Your output should be the lines of the entries below, exactly, from the first one through the line that holds "BT1 pin GND: GND -> 5V".
═════ Records supplied
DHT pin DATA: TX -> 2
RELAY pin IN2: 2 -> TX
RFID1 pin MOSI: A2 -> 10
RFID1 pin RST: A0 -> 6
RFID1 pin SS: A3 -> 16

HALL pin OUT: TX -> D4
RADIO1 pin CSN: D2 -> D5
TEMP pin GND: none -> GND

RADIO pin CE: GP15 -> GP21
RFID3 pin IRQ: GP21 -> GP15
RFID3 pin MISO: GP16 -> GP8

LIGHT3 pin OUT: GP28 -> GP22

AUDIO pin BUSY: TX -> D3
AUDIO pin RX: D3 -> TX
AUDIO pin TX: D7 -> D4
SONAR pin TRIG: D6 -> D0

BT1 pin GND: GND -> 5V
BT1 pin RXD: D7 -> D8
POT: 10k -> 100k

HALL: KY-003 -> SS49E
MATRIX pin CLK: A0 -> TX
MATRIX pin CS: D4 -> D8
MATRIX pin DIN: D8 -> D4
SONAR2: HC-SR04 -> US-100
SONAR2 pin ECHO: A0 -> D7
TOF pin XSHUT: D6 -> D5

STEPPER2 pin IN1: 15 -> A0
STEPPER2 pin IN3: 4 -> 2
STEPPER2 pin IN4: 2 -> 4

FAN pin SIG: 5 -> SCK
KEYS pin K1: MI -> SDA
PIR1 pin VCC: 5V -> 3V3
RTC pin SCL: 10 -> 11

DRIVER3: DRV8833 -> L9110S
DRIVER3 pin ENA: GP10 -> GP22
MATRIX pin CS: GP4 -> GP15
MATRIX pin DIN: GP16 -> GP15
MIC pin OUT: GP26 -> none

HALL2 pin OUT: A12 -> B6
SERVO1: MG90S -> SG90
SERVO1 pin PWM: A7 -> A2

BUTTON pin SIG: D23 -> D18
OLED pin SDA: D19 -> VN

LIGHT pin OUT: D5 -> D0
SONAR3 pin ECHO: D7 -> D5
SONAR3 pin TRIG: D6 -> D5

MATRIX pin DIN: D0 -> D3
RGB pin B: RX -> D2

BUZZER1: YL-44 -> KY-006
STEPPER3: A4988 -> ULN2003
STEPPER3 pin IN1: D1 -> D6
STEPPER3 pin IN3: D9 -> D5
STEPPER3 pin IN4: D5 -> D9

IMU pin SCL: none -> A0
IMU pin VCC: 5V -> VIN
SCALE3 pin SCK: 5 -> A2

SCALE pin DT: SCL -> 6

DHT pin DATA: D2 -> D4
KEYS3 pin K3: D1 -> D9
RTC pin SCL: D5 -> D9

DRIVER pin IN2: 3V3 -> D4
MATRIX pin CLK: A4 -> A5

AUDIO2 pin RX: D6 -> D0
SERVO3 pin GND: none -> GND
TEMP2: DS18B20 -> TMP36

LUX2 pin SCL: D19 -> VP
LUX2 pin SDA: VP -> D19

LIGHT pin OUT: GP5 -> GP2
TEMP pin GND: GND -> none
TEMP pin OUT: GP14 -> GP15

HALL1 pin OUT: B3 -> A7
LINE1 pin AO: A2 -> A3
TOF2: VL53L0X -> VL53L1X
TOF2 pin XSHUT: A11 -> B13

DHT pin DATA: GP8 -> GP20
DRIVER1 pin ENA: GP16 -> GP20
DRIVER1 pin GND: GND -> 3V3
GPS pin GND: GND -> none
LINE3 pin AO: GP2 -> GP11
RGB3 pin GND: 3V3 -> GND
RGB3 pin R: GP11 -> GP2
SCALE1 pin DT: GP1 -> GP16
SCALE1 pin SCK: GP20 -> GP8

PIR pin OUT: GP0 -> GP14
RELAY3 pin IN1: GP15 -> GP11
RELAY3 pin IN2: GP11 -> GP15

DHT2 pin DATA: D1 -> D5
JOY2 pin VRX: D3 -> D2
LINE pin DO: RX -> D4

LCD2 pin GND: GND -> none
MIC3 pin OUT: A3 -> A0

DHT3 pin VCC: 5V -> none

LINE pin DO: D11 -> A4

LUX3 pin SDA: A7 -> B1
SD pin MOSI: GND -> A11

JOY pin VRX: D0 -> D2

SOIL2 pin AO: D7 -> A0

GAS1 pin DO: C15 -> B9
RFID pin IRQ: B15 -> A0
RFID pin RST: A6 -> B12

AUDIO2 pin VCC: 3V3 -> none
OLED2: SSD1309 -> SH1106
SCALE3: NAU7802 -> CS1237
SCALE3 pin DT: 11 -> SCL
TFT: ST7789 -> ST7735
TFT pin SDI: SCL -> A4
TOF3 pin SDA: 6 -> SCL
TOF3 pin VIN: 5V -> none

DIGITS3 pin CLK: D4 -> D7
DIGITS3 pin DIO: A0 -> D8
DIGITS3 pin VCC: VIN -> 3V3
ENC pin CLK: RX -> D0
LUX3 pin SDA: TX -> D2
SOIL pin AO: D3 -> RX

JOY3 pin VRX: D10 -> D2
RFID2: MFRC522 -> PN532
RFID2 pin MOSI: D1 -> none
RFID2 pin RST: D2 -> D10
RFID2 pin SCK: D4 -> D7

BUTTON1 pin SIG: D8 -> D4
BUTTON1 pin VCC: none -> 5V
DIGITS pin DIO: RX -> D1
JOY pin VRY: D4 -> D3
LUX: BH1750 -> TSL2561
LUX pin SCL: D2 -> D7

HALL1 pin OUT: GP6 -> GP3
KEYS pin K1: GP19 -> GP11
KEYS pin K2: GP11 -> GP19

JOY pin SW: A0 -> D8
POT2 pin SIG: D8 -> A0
══════════
• Solved exercise:
DHT pin DATA: TX -> 2
RELAY pin IN2: 2 -> TX
RFID1 pin MOSI: A2 -> 10
RFID1 pin RST: A0 -> 6
RFID1 pin SS: A3 -> 16

HALL pin OUT: TX -> D4
RADIO1 pin CSN: D2 -> D5
TEMP pin GND: none -> GND

RADIO pin CE: GP15 -> GP21
RFID3 pin IRQ: GP21 -> GP15
RFID3 pin MISO: GP16 -> GP8

LIGHT3 pin OUT: GP28 -> GP22

AUDIO pin BUSY: TX -> D3
AUDIO pin RX: D3 -> TX
AUDIO pin TX: D7 -> D4
SONAR pin TRIG: D6 -> D0

BT1 pin GND: GND -> 5V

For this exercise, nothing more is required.